====== RECORDS PROVIDED

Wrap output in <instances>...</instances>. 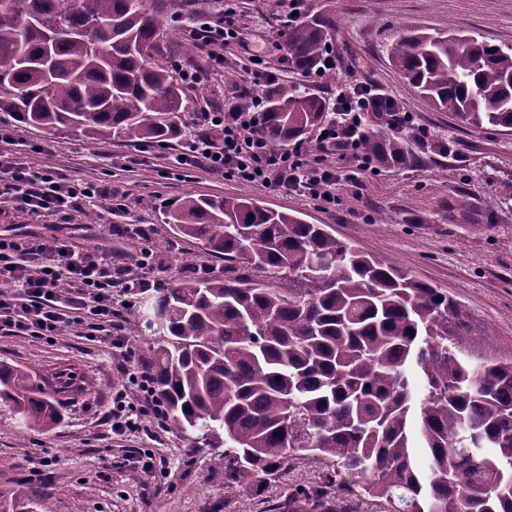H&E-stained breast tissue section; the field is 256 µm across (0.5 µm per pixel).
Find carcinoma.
I'll return each mask as SVG.
<instances>
[{"label": "carcinoma", "instance_id": "obj_1", "mask_svg": "<svg viewBox=\"0 0 512 512\" xmlns=\"http://www.w3.org/2000/svg\"><path fill=\"white\" fill-rule=\"evenodd\" d=\"M329 29L315 14L288 31L298 68L321 61ZM168 37L148 0H0V112L93 141L177 136L186 105ZM391 60L436 108L512 130V50L411 32ZM326 116L324 100L284 85L264 133L286 145ZM361 148L406 155L380 124L366 125ZM165 223L223 258L224 276L157 288L132 322L162 320L153 372L171 425L224 445L233 488L299 459L327 467L293 494L324 512H346L345 499L362 512H512V362L456 355L463 305L326 224L245 198L185 196ZM65 389L0 362V401L23 433L59 424ZM0 512L52 508L19 483Z\"/></svg>", "mask_w": 512, "mask_h": 512}]
</instances>
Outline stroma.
<instances>
[{
	"mask_svg": "<svg viewBox=\"0 0 512 512\" xmlns=\"http://www.w3.org/2000/svg\"><path fill=\"white\" fill-rule=\"evenodd\" d=\"M149 5L173 31L168 43L172 60L199 67L206 64L205 54L185 48L193 26L218 21L228 6L238 15L246 44L225 49L223 72L186 88L187 122L223 104L251 55L265 59L281 83L329 104L337 83L349 79L350 63L358 60L413 115L415 128L403 135L406 161L361 170L328 155L323 165L339 178V202L331 211L298 192L276 193L179 166V137L157 143L93 142L77 131L19 125L5 115L0 128L16 129L19 162L119 189L124 209L96 206L97 221L152 225L148 241H109L134 253L152 251L151 288L190 275L180 263L186 255L206 266L209 276L224 274L223 260L208 255L202 244L171 234L164 222L169 205L189 195L244 196L307 223L330 225L338 239L447 292L468 311L457 354L474 364L512 361V131L473 128L436 110L389 57L398 35L407 30H451L511 45L512 0H309L308 14L335 22L327 51L337 66L307 78L299 76L294 63L281 61L292 25L280 0H149ZM1 230L71 235L88 247L107 242L96 226H85L80 212L64 218L1 206ZM125 338L126 346L118 347L71 331L50 341L0 331V361L72 377L69 391L60 396L62 421L50 431L20 433L11 408L0 405V495L24 482L35 497L50 500L54 512H313L288 495L298 481H313L320 464L300 460L292 469L230 494L223 448L211 447L198 434L185 435L150 418L141 429L112 432L106 415L123 383V358L150 362L158 341L144 328L126 332ZM47 455L55 456L54 465L39 468ZM148 456L155 462L149 472L141 465Z\"/></svg>",
	"mask_w": 512,
	"mask_h": 512,
	"instance_id": "35a3bbf8",
	"label": "stroma"
}]
</instances>
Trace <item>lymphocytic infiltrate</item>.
<instances>
[{
	"instance_id": "obj_1",
	"label": "lymphocytic infiltrate",
	"mask_w": 512,
	"mask_h": 512,
	"mask_svg": "<svg viewBox=\"0 0 512 512\" xmlns=\"http://www.w3.org/2000/svg\"><path fill=\"white\" fill-rule=\"evenodd\" d=\"M192 35L211 63L224 64V50L240 41L232 10L216 23L194 27ZM277 81L266 67L247 68L242 82L222 110L202 113L197 127L176 157L177 164L203 169L241 183L273 191L304 190L322 208L336 205L335 174L322 166L325 153L341 151L356 164L366 156L359 139L367 114L385 118L396 133L413 123L410 113L363 73L336 89L334 116L317 129V153L308 156L302 143L291 150L274 149L263 132L265 96ZM221 136H214V129ZM34 213L68 214L101 203L123 206L117 189L93 182L68 181L52 169L33 171L13 157L0 158V197ZM112 247L88 248L72 238L29 233L0 234V328L8 332L55 338L62 328L85 330L90 336H121L130 302L116 299L117 288L142 287L130 277ZM125 384L111 410L114 430L138 429L154 418L167 424L169 414L157 394L153 374L142 365L122 367Z\"/></svg>"
}]
</instances>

============

#### WHAT IS REQUIRED
Retype only the lines running from the line with "Trace <item>lymphocytic infiltrate</item>." to the end of the listing, including both of those lines.

#### THE SOLUTION
Trace <item>lymphocytic infiltrate</item>.
<instances>
[{
	"instance_id": "obj_1",
	"label": "lymphocytic infiltrate",
	"mask_w": 512,
	"mask_h": 512,
	"mask_svg": "<svg viewBox=\"0 0 512 512\" xmlns=\"http://www.w3.org/2000/svg\"><path fill=\"white\" fill-rule=\"evenodd\" d=\"M192 35L211 63L224 64V50L240 41L232 10L216 23L194 27ZM277 81L266 67L247 68L242 82L222 110L202 113L197 127L176 157L177 164L203 169L241 183L273 191L304 190L322 208L336 205L335 174L322 166L325 153L341 151L356 164L366 156L359 139L367 114L385 118L396 133L413 123L410 113L363 73L336 89L334 116L317 129V153L308 156L302 143L291 150L274 149L263 132L265 96ZM221 136H214V129ZM34 213L68 214L101 203L123 206L117 189L93 182L68 181L52 169L33 171L13 157L0 158V197ZM112 247L88 248L72 238L29 233L0 234V328L8 332L55 338L62 328L85 330L90 336H121L130 302L116 299L117 288L142 287L130 277ZM125 384L111 410L114 430L138 429L154 418L167 424L169 414L157 394L153 374L142 365L122 367Z\"/></svg>"
}]
</instances>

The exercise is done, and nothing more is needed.